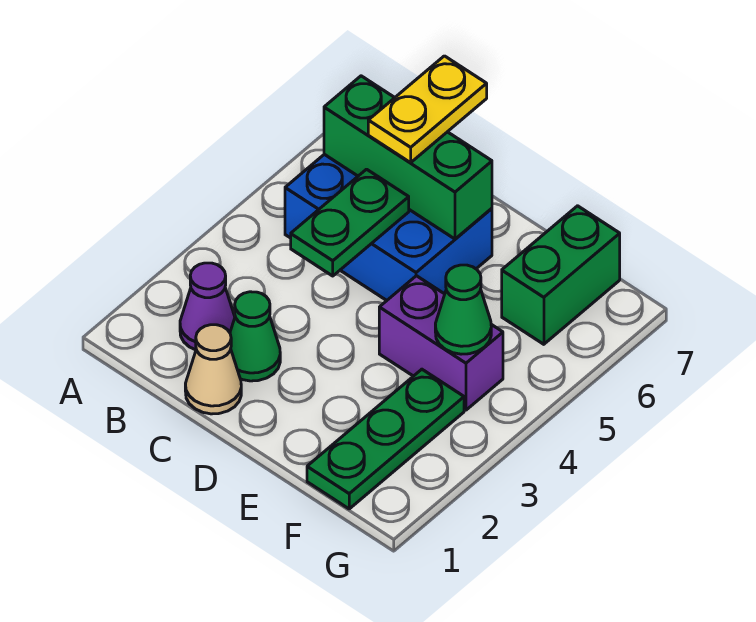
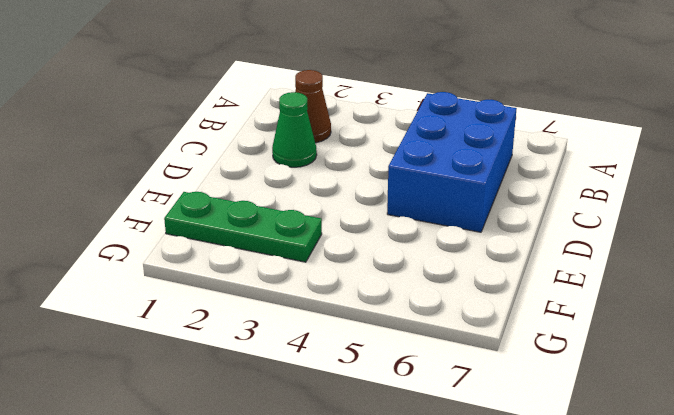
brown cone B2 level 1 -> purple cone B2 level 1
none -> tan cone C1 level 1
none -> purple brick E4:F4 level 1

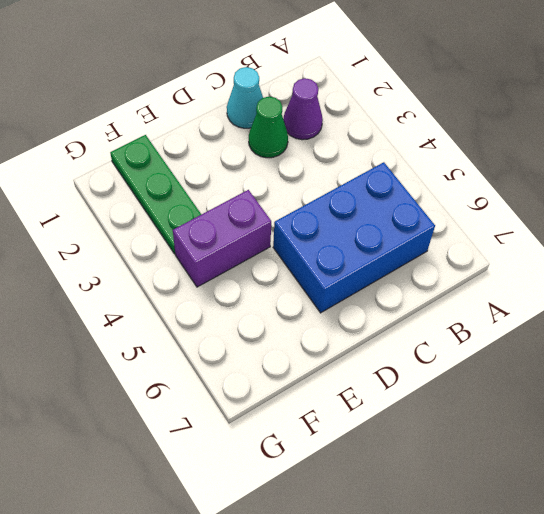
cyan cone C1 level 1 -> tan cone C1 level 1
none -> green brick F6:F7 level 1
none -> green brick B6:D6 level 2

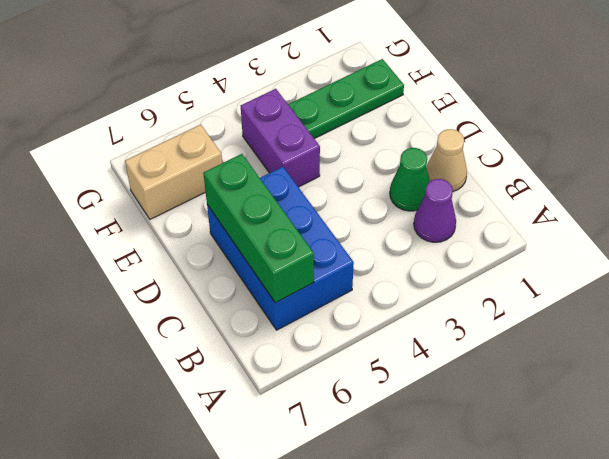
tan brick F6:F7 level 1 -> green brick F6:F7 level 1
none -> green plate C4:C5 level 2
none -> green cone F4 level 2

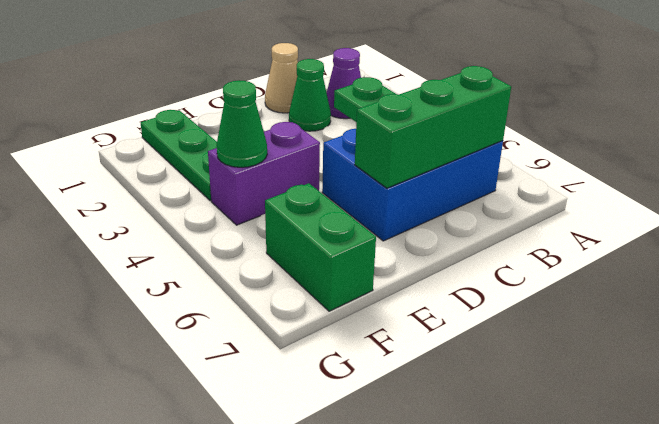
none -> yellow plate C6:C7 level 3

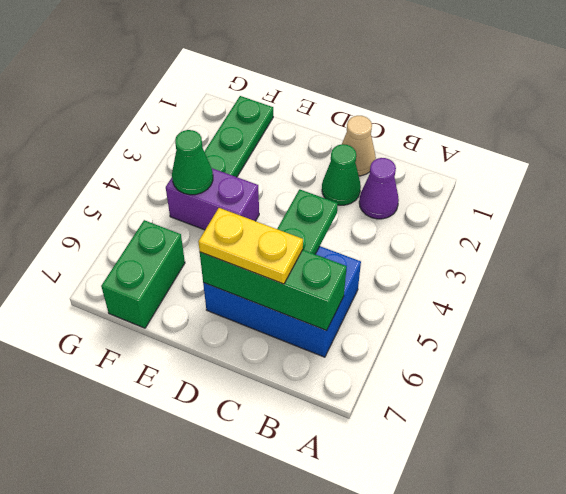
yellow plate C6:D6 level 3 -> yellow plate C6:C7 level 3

***

DIRECTIONS ▸
Print only the lines running from the line that contains "none -> tan cone C1 level 1" to the final line of the listing, both included. Omit every picture.

RESPONSE TO THE TASK ▸
none -> tan cone C1 level 1
none -> purple brick E4:F4 level 1

cyan cone C1 level 1 -> tan cone C1 level 1
none -> green brick F6:F7 level 1
none -> green brick B6:D6 level 2

tan brick F6:F7 level 1 -> green brick F6:F7 level 1
none -> green plate C4:C5 level 2
none -> green cone F4 level 2

none -> yellow plate C6:C7 level 3

yellow plate C6:D6 level 3 -> yellow plate C6:C7 level 3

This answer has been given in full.